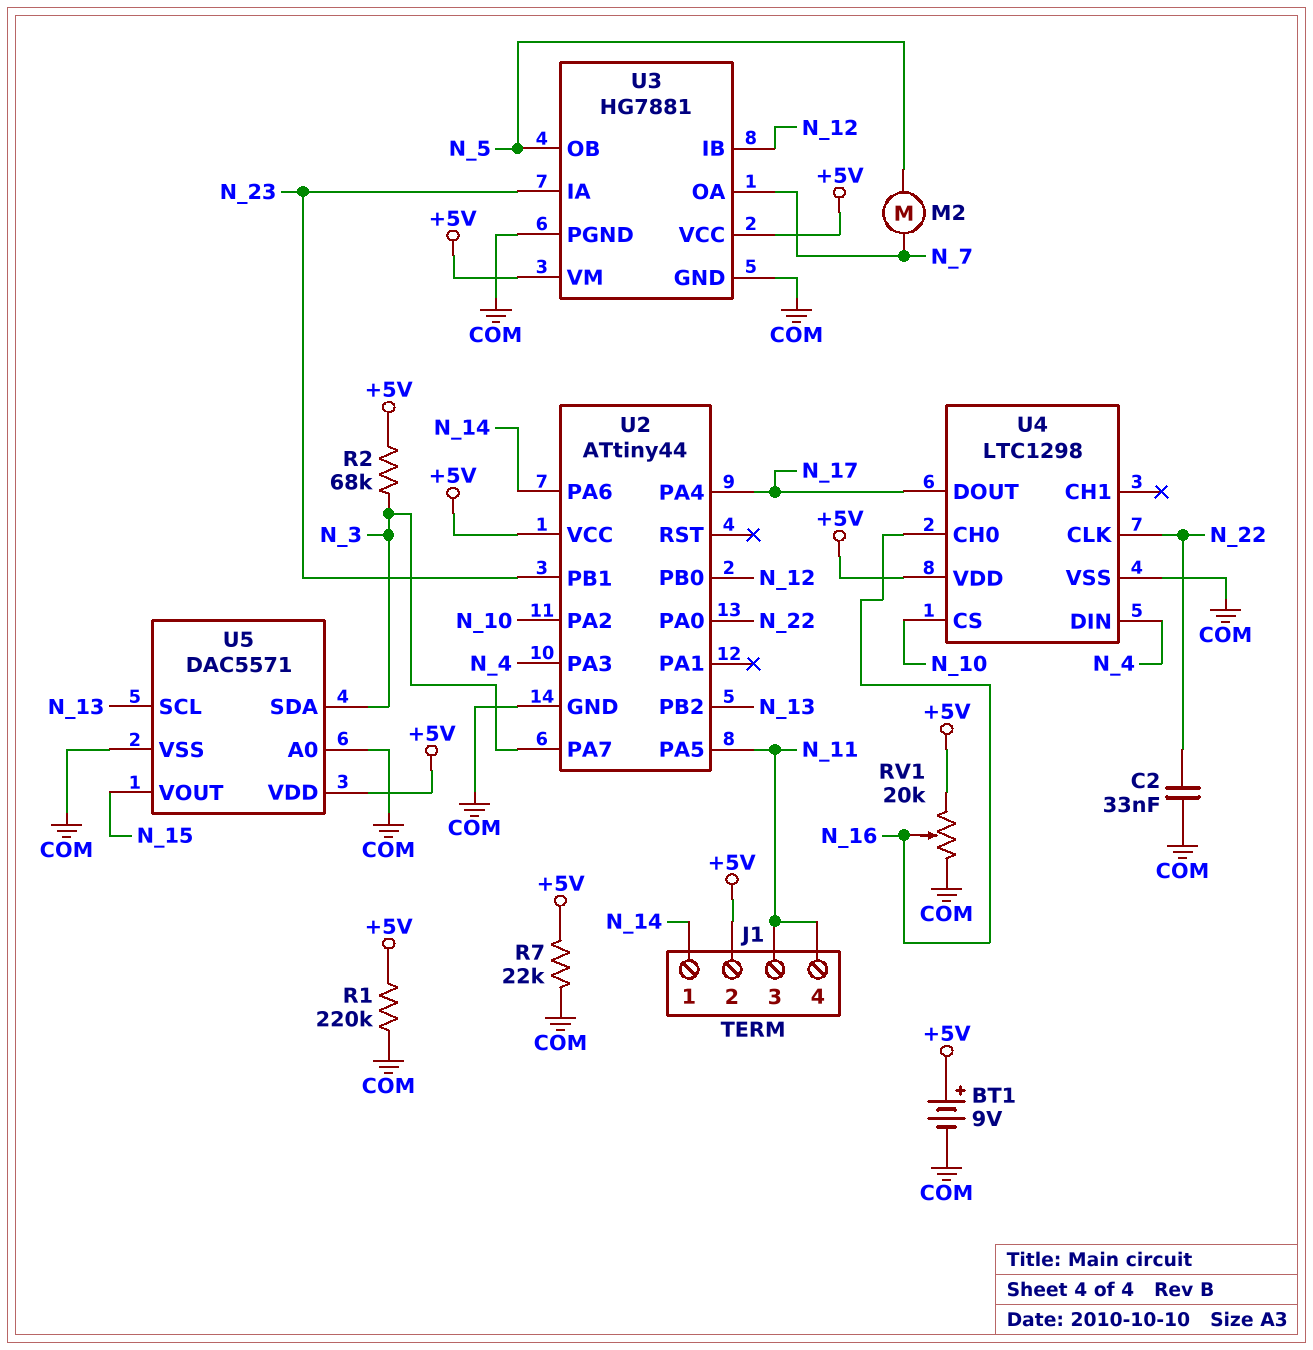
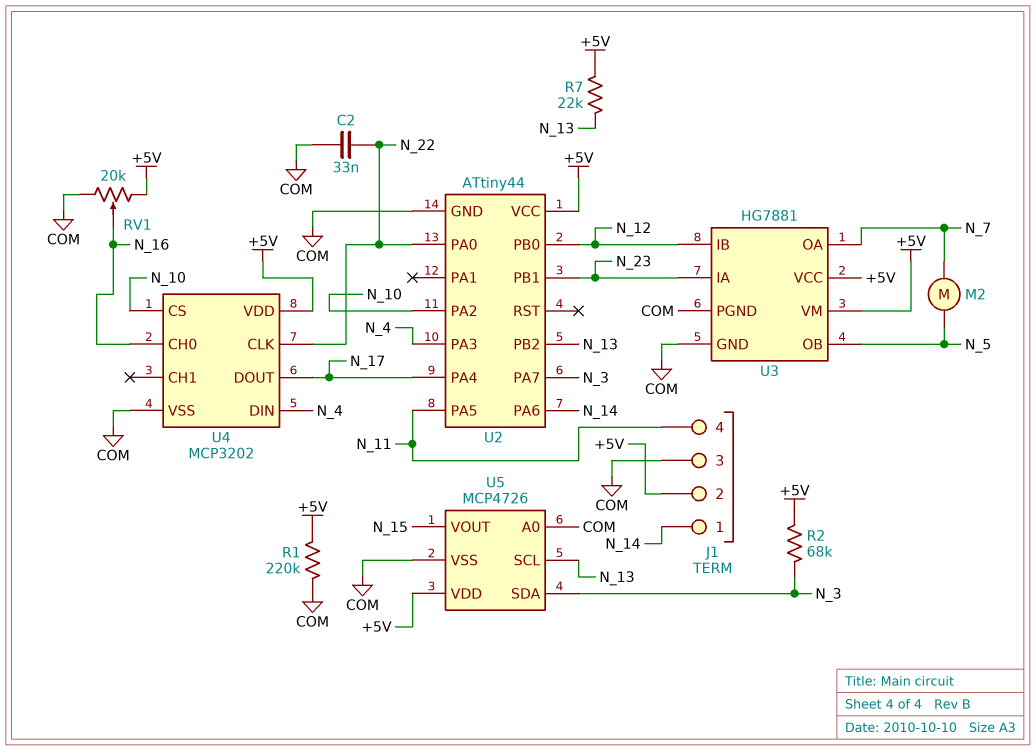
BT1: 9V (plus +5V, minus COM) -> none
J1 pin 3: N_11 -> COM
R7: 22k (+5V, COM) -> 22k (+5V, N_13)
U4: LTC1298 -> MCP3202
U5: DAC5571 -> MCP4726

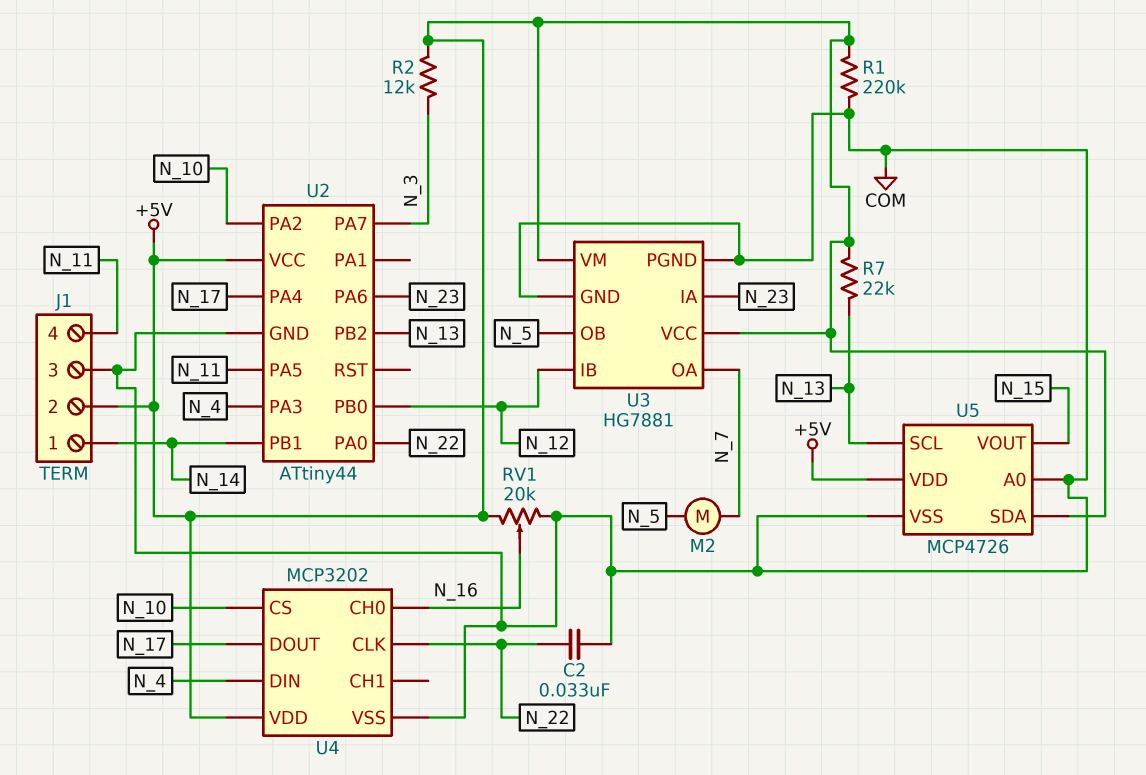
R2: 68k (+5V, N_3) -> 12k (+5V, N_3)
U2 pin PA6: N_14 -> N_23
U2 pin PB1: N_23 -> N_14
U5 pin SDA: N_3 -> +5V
++++++++
* _TASK INSTRUCTIONS_
Exactly as written, give again every line from the one containing "R7: 22k (+5V, COM) -> 22k (+5V, N_13)" through the last line of the material, both included, with the pictures left out.

* _RESULT OF THE TASK_
R7: 22k (+5V, COM) -> 22k (+5V, N_13)
U4: LTC1298 -> MCP3202
U5: DAC5571 -> MCP4726

R2: 68k (+5V, N_3) -> 12k (+5V, N_3)
U2 pin PA6: N_14 -> N_23
U2 pin PB1: N_23 -> N_14
U5 pin SDA: N_3 -> +5V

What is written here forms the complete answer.